#### [Task directions]
Among the entries below, find the lines with the word "turquoise" and copy them.
== Material for this task ==
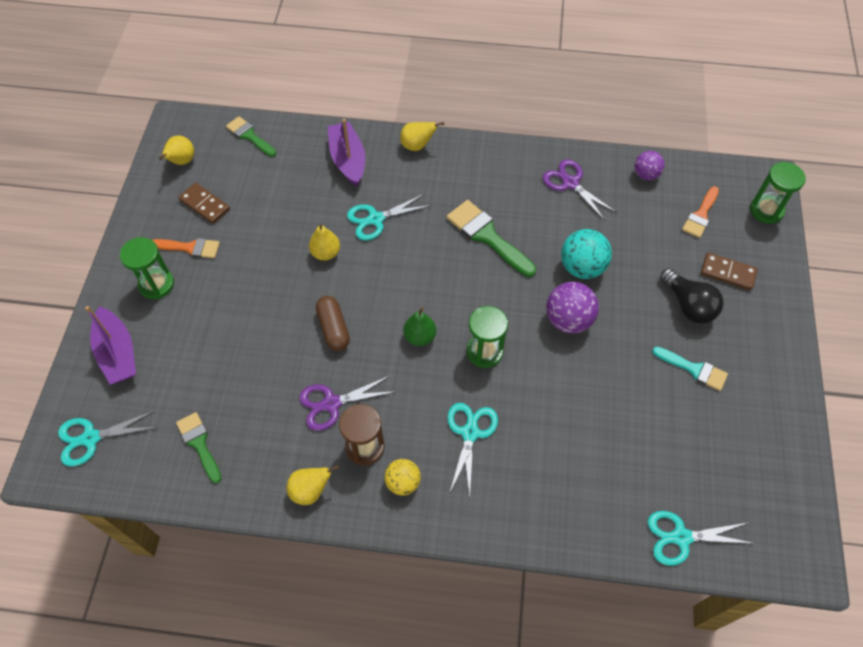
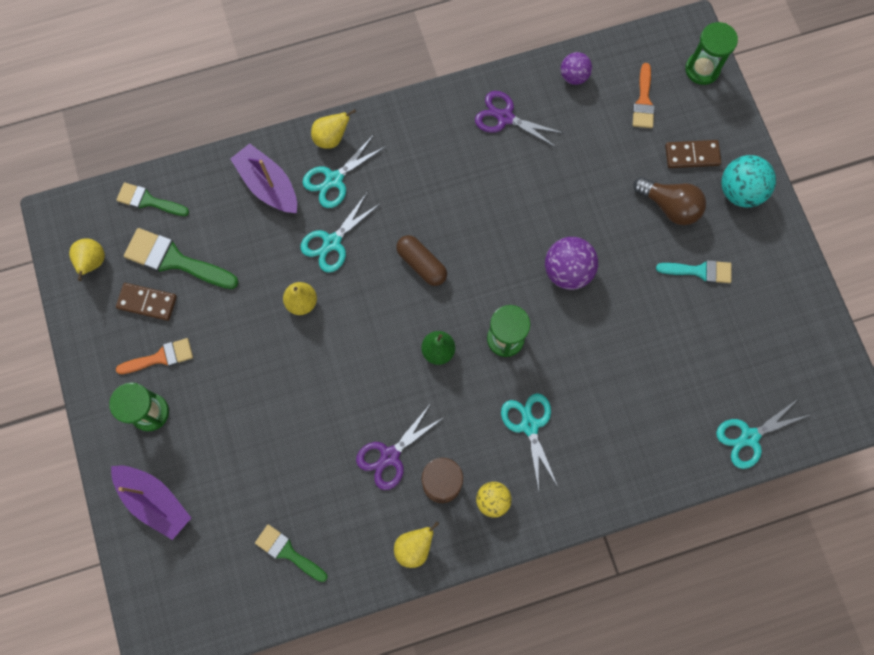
camera: 25 degrees left, 15 degrees up
turquoise scissors [58,410,159,467] -> turquoise scissors moved to [302,136,386,208]
brown capsule [316,296,350,351] -> brown capsule moved to [396,235,447,286]
green brush [447,200,536,277] -> green brush moved to [124,228,239,289]
turquoise ball [561,229,612,279] -> turquoise ball moved to [721,155,776,207]
black light bulb [660,268,724,324] -> brown light bulb [633,177,706,225]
===
#### [Exercise output]
turquoise scissors [58,410,159,467] -> turquoise scissors moved to [302,136,386,208]
turquoise ball [561,229,612,279] -> turquoise ball moved to [721,155,776,207]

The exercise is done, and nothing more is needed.